Work order:
Show all lines containing "camera" from the data below.

Recorded data:
○ ○ ○

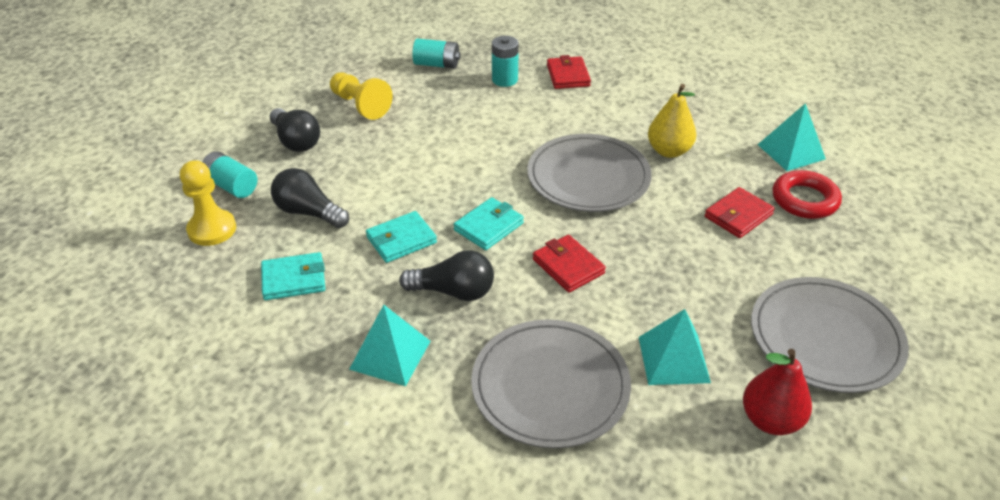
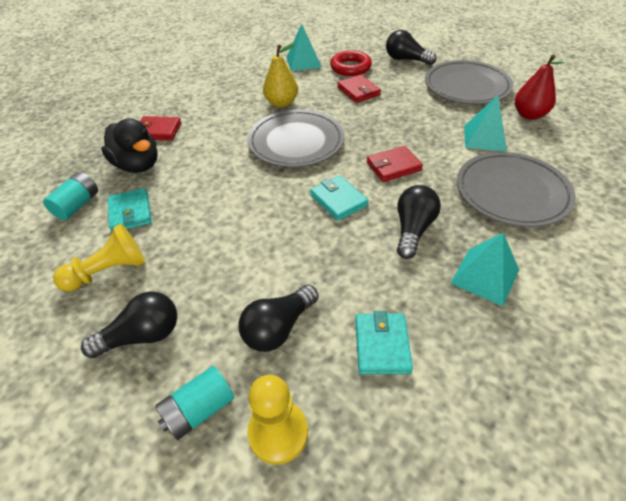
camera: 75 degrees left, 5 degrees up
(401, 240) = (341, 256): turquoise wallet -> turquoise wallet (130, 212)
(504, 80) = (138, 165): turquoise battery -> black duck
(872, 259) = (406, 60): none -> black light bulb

○ ○ ○

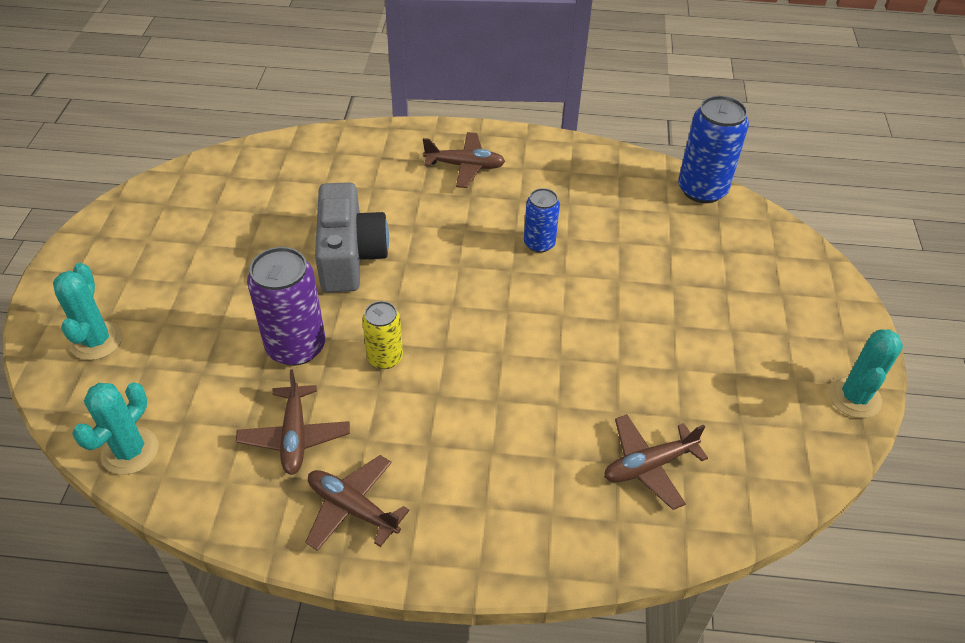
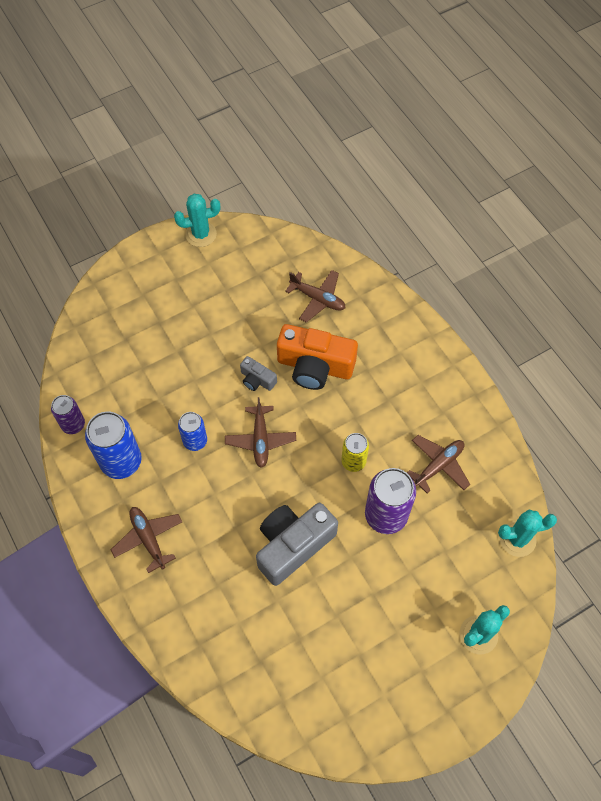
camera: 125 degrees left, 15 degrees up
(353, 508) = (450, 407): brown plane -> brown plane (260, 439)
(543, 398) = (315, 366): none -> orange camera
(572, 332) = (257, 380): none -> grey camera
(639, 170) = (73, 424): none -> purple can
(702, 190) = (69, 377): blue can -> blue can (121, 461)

○ ○ ○

Your solution:
camera: 75 degrees left, 5 degrees up
camera: 125 degrees left, 15 degrees up
(543, 398) = (315, 366): none -> orange camera
(572, 332) = (257, 380): none -> grey camera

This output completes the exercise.